(Stored items from a collection)
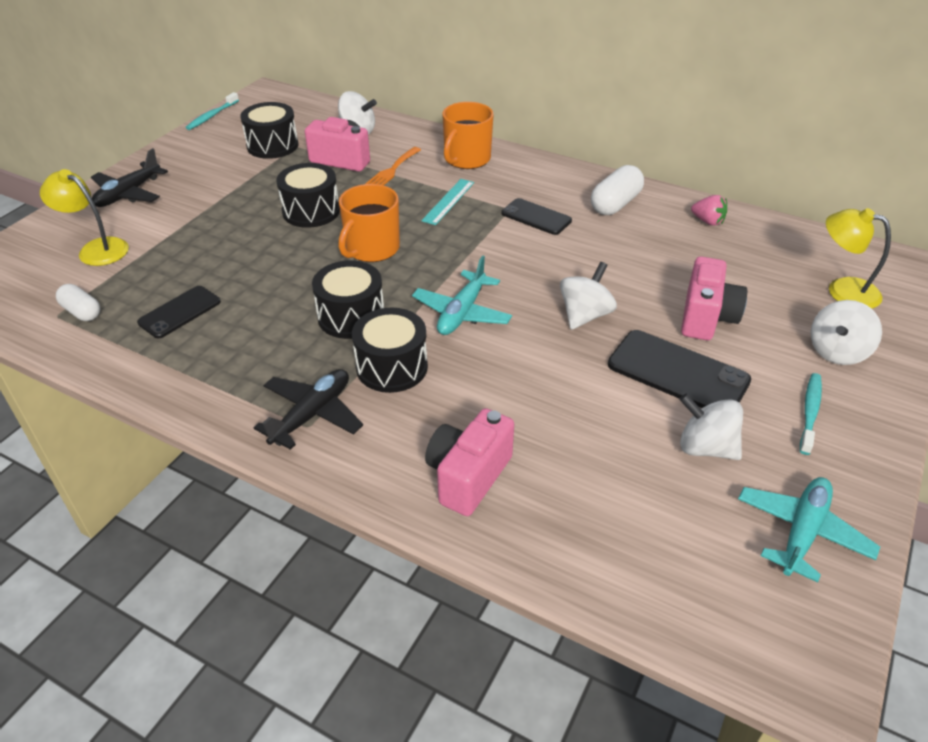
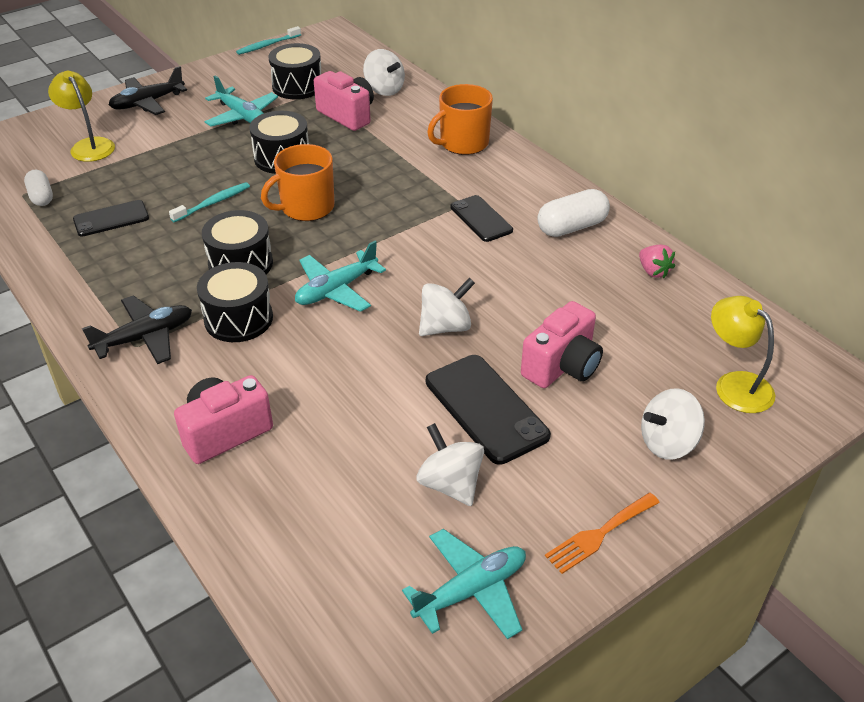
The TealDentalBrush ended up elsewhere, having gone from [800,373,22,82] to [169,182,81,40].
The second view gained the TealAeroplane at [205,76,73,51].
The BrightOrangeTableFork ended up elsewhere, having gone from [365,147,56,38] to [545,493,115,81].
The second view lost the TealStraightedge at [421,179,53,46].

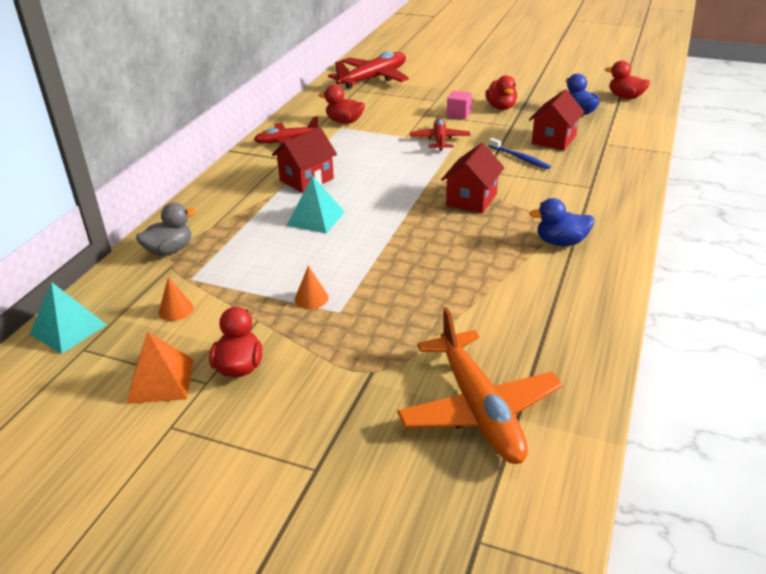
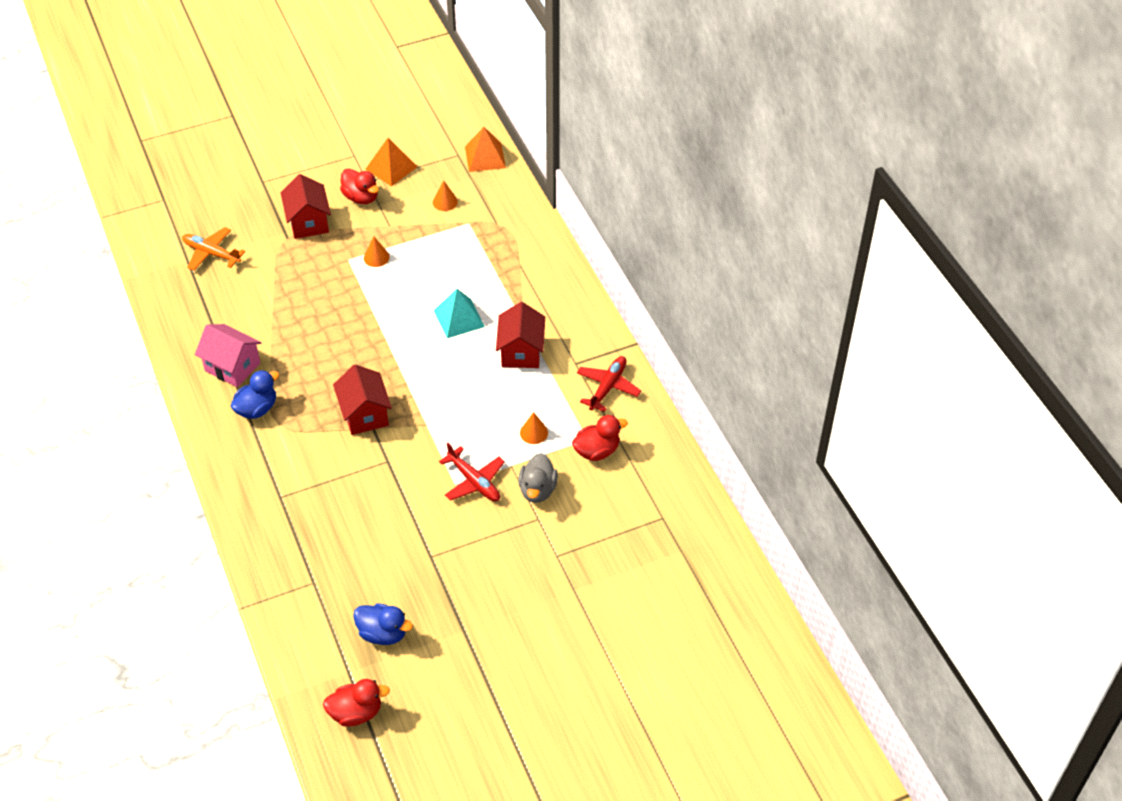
The size of the BrightOrangeAeroplane at [397,307,166,157] changed by a factor of 0.60.
The second view gained the PinkToyHouse at [195,324,67,63].
The ScarletToyHouse ended up elsewhere, having gone from [529,89,55,61] to [280,174,51,65].
What was the TealSolidPyramid at [29,282,78,72] turned into the BrightOrangeSolidPyramid at [465,127,41,45].
The GreyToyDuck ended up elsewhere, having gone from [136,203,60,53] to [518,453,40,50].
The second view gained the BrightOrangeCone at [520,412,28,32].
The second view lost the ScarletAeroplane at [328,51,81,38].
The second view lost the PinkSolidCube at [447,91,25,28].
The second view lost the ScarletToyDuck at [485,75,32,35].
The second view lost the BlueDentalBrush at [488,138,63,31].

*About this task*.
Take the data above and set it down exactly, images excluded.

*Solution for this task*.
The TealDentalBrush ended up elsewhere, having gone from [800,373,22,82] to [169,182,81,40].
The second view gained the TealAeroplane at [205,76,73,51].
The BrightOrangeTableFork ended up elsewhere, having gone from [365,147,56,38] to [545,493,115,81].
The second view lost the TealStraightedge at [421,179,53,46].

The size of the BrightOrangeAeroplane at [397,307,166,157] changed by a factor of 0.60.
The second view gained the PinkToyHouse at [195,324,67,63].
The ScarletToyHouse ended up elsewhere, having gone from [529,89,55,61] to [280,174,51,65].
What was the TealSolidPyramid at [29,282,78,72] turned into the BrightOrangeSolidPyramid at [465,127,41,45].
The GreyToyDuck ended up elsewhere, having gone from [136,203,60,53] to [518,453,40,50].
The second view gained the BrightOrangeCone at [520,412,28,32].
The second view lost the ScarletAeroplane at [328,51,81,38].
The second view lost the PinkSolidCube at [447,91,25,28].
The second view lost the ScarletToyDuck at [485,75,32,35].
The second view lost the BlueDentalBrush at [488,138,63,31].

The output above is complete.